## [Task goal]
Below are the entries to work from; restate word for word the portion that opens with the line containing "orange ring: 6 -> 4" and closes with the line containing "white vase: 3 -> 2", keeping both.

########################################

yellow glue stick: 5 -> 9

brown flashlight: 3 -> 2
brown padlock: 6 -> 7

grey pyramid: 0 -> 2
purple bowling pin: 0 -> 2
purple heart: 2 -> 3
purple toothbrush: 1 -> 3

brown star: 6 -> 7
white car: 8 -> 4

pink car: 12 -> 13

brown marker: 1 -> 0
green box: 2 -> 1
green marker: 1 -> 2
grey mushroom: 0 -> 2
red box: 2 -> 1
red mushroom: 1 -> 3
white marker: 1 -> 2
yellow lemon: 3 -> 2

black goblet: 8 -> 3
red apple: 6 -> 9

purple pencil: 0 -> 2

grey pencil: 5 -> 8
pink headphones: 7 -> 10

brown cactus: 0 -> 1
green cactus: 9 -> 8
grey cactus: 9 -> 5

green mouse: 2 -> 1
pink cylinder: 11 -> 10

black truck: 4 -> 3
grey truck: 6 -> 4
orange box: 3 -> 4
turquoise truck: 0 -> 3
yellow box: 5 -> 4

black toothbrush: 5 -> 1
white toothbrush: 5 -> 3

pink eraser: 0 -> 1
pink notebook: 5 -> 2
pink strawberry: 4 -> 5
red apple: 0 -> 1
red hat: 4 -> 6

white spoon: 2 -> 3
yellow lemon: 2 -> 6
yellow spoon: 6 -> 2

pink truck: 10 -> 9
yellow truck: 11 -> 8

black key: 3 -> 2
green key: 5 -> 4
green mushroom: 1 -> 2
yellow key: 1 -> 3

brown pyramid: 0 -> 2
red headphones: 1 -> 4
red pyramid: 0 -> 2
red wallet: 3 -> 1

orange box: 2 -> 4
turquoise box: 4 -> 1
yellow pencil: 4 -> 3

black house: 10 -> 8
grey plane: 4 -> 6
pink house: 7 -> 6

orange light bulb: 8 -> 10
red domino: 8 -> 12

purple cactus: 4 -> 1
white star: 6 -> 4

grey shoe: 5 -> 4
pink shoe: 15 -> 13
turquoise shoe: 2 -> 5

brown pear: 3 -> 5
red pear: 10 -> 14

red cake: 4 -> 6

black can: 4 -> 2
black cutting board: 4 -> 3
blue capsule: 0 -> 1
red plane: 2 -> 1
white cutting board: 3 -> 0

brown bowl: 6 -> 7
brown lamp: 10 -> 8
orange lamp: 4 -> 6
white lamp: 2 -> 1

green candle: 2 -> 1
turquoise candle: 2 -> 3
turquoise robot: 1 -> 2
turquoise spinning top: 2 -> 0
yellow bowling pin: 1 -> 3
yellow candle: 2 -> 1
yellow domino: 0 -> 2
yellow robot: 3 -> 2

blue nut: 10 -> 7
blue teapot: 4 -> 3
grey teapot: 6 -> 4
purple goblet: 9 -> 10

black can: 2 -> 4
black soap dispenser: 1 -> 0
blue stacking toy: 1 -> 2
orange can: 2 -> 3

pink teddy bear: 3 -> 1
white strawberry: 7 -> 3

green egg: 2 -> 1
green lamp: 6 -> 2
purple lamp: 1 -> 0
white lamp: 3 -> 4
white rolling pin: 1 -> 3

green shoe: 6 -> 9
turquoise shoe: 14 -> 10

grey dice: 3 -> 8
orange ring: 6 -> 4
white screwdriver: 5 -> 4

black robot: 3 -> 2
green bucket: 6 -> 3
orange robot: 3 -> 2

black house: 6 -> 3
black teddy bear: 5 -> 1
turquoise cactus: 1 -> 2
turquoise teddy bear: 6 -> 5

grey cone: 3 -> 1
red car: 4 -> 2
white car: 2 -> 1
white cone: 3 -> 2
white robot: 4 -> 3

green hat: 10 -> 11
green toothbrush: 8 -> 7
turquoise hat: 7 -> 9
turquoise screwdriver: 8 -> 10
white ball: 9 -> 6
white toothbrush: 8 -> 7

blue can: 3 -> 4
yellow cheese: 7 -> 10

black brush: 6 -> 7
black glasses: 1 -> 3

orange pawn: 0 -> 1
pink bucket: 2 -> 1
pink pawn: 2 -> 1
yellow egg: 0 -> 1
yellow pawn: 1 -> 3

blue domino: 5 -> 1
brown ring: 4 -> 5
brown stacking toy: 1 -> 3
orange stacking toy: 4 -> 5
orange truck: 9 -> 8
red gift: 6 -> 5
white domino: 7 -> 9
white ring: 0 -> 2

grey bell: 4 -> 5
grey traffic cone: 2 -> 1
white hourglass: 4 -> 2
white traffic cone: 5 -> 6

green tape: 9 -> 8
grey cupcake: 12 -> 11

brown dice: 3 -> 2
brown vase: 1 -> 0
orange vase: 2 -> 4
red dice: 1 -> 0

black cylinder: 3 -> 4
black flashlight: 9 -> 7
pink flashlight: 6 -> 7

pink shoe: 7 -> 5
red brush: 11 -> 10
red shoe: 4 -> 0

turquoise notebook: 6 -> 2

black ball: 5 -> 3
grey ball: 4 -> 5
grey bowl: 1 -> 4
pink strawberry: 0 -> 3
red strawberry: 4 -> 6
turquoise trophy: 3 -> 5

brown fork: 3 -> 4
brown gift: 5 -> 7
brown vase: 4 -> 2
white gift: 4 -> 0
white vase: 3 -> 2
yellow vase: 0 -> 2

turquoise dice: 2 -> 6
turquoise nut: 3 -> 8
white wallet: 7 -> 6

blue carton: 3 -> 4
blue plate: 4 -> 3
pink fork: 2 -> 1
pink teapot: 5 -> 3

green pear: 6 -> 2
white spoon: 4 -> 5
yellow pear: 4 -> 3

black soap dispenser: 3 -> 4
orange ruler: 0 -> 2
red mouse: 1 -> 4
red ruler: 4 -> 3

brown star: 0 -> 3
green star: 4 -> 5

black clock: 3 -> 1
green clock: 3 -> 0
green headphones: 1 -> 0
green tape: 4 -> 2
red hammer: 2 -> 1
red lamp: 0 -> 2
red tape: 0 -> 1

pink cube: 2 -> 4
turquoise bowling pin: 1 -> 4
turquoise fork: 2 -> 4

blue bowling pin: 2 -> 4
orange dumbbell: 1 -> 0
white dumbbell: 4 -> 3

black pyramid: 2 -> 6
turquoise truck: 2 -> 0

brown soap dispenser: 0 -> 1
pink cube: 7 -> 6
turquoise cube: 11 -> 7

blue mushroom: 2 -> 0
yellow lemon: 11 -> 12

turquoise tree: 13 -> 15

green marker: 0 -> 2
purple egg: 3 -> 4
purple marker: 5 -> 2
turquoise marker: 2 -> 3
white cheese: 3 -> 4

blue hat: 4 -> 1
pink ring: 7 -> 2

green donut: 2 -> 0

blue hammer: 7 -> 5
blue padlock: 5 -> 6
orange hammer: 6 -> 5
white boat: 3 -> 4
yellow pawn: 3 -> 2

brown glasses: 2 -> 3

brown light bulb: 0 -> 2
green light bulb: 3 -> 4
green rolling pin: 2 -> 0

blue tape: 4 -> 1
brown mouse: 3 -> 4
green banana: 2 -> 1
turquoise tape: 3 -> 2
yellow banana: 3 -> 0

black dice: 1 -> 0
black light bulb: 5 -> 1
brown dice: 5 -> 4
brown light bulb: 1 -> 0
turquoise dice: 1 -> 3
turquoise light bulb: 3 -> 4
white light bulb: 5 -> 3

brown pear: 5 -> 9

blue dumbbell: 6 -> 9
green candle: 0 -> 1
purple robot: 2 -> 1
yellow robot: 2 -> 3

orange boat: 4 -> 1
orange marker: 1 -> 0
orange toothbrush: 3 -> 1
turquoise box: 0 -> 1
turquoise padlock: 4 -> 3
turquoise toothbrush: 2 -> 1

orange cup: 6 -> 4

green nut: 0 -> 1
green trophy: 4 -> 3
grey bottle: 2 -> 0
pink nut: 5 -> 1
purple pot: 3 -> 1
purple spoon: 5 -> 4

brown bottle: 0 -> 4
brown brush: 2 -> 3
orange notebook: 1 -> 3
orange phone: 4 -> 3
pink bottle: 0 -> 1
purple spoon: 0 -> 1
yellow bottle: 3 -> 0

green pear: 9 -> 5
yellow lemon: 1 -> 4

########################################

## [Problem solution]
orange ring: 6 -> 4
white screwdriver: 5 -> 4

black robot: 3 -> 2
green bucket: 6 -> 3
orange robot: 3 -> 2

black house: 6 -> 3
black teddy bear: 5 -> 1
turquoise cactus: 1 -> 2
turquoise teddy bear: 6 -> 5

grey cone: 3 -> 1
red car: 4 -> 2
white car: 2 -> 1
white cone: 3 -> 2
white robot: 4 -> 3

green hat: 10 -> 11
green toothbrush: 8 -> 7
turquoise hat: 7 -> 9
turquoise screwdriver: 8 -> 10
white ball: 9 -> 6
white toothbrush: 8 -> 7

blue can: 3 -> 4
yellow cheese: 7 -> 10

black brush: 6 -> 7
black glasses: 1 -> 3

orange pawn: 0 -> 1
pink bucket: 2 -> 1
pink pawn: 2 -> 1
yellow egg: 0 -> 1
yellow pawn: 1 -> 3

blue domino: 5 -> 1
brown ring: 4 -> 5
brown stacking toy: 1 -> 3
orange stacking toy: 4 -> 5
orange truck: 9 -> 8
red gift: 6 -> 5
white domino: 7 -> 9
white ring: 0 -> 2

grey bell: 4 -> 5
grey traffic cone: 2 -> 1
white hourglass: 4 -> 2
white traffic cone: 5 -> 6

green tape: 9 -> 8
grey cupcake: 12 -> 11

brown dice: 3 -> 2
brown vase: 1 -> 0
orange vase: 2 -> 4
red dice: 1 -> 0

black cylinder: 3 -> 4
black flashlight: 9 -> 7
pink flashlight: 6 -> 7

pink shoe: 7 -> 5
red brush: 11 -> 10
red shoe: 4 -> 0

turquoise notebook: 6 -> 2

black ball: 5 -> 3
grey ball: 4 -> 5
grey bowl: 1 -> 4
pink strawberry: 0 -> 3
red strawberry: 4 -> 6
turquoise trophy: 3 -> 5

brown fork: 3 -> 4
brown gift: 5 -> 7
brown vase: 4 -> 2
white gift: 4 -> 0
white vase: 3 -> 2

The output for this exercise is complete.